# Problem to solve:
Select the lines below containing the word "goblet".

# Records shown:
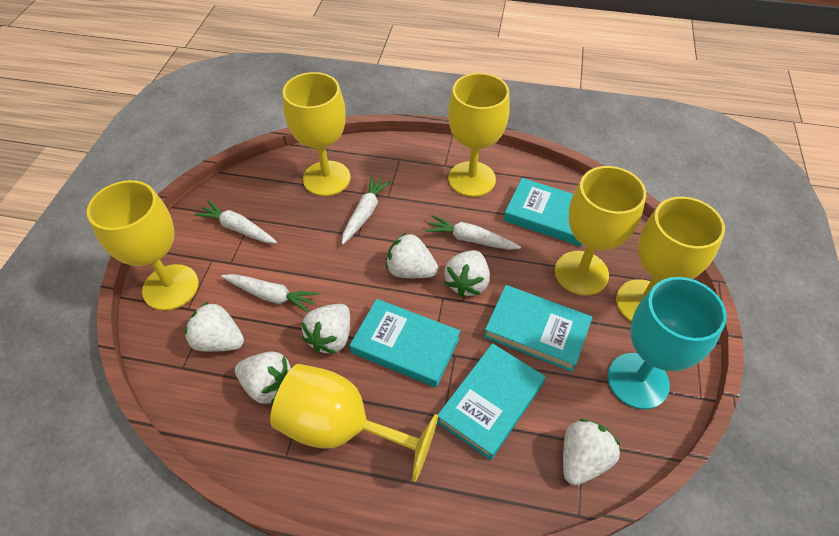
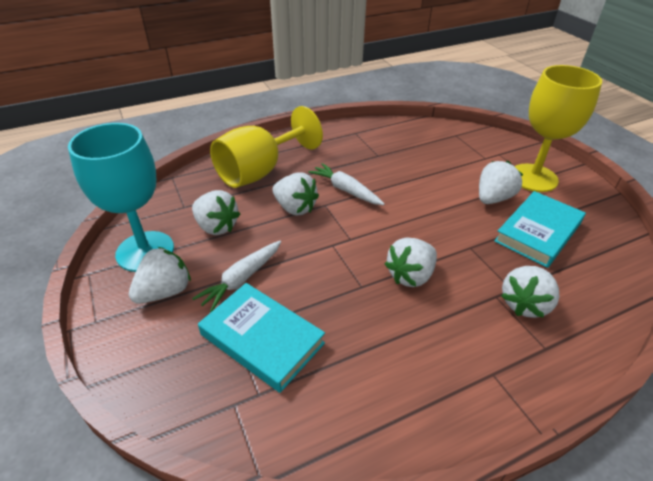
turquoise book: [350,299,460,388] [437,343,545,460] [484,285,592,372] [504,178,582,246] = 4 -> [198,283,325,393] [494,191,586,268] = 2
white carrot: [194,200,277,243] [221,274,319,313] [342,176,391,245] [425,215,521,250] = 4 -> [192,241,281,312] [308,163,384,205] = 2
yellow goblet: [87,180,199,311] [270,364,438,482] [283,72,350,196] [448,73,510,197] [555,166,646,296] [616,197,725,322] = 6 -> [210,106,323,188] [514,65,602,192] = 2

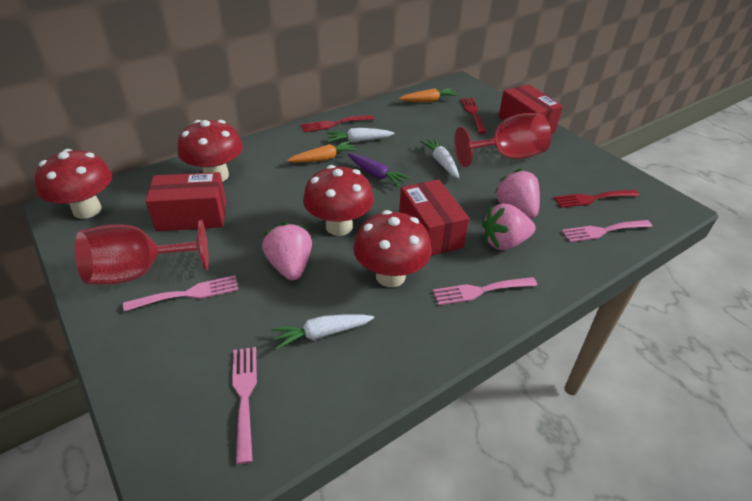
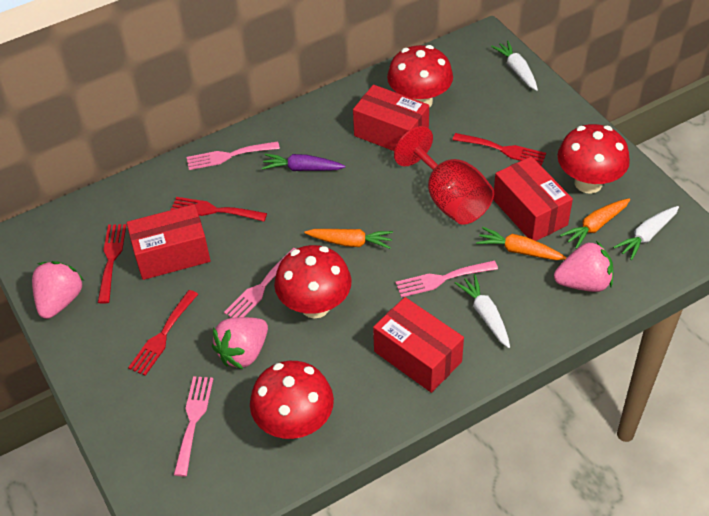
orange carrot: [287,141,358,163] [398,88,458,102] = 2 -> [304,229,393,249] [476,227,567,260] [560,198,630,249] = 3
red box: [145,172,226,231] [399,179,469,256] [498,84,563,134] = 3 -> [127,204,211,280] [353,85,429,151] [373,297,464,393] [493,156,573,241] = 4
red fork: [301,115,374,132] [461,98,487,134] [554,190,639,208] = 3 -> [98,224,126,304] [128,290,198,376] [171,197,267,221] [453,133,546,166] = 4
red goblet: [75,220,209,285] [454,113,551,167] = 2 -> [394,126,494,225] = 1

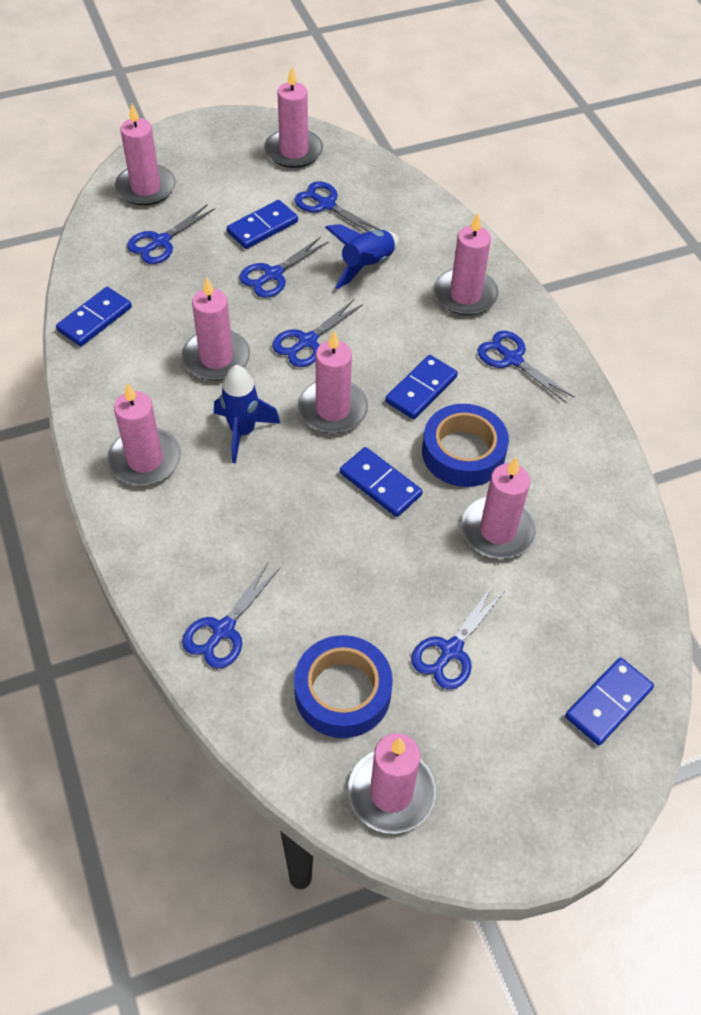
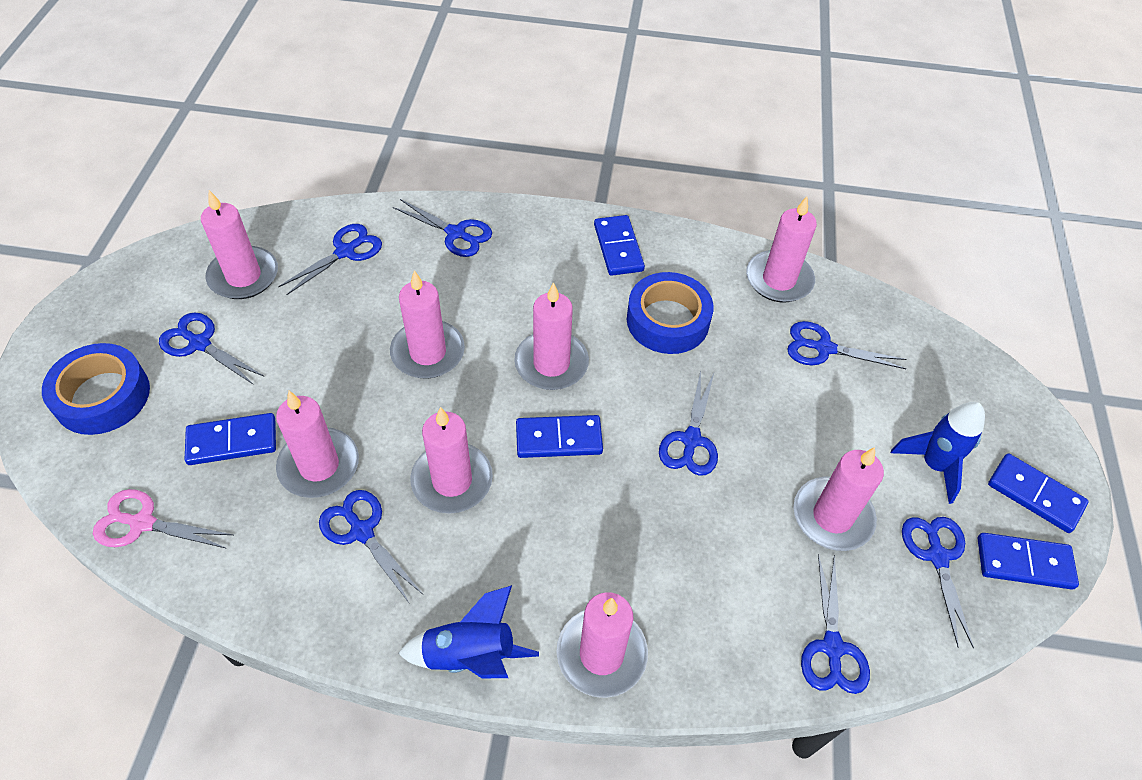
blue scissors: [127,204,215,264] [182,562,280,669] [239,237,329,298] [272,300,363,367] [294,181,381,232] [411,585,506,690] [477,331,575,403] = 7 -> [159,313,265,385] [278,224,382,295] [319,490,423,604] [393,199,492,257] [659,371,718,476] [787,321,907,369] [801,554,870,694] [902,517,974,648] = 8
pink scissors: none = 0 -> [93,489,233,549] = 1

# Result:
yellow goblet: [87,180,199,311] [270,364,438,482] [283,72,350,196] [448,73,510,197] [555,166,646,296] [616,197,725,322] = 6 -> [210,106,323,188] [514,65,602,192] = 2
red goblet: [75,220,209,285] [454,113,551,167] = 2 -> [394,126,494,225] = 1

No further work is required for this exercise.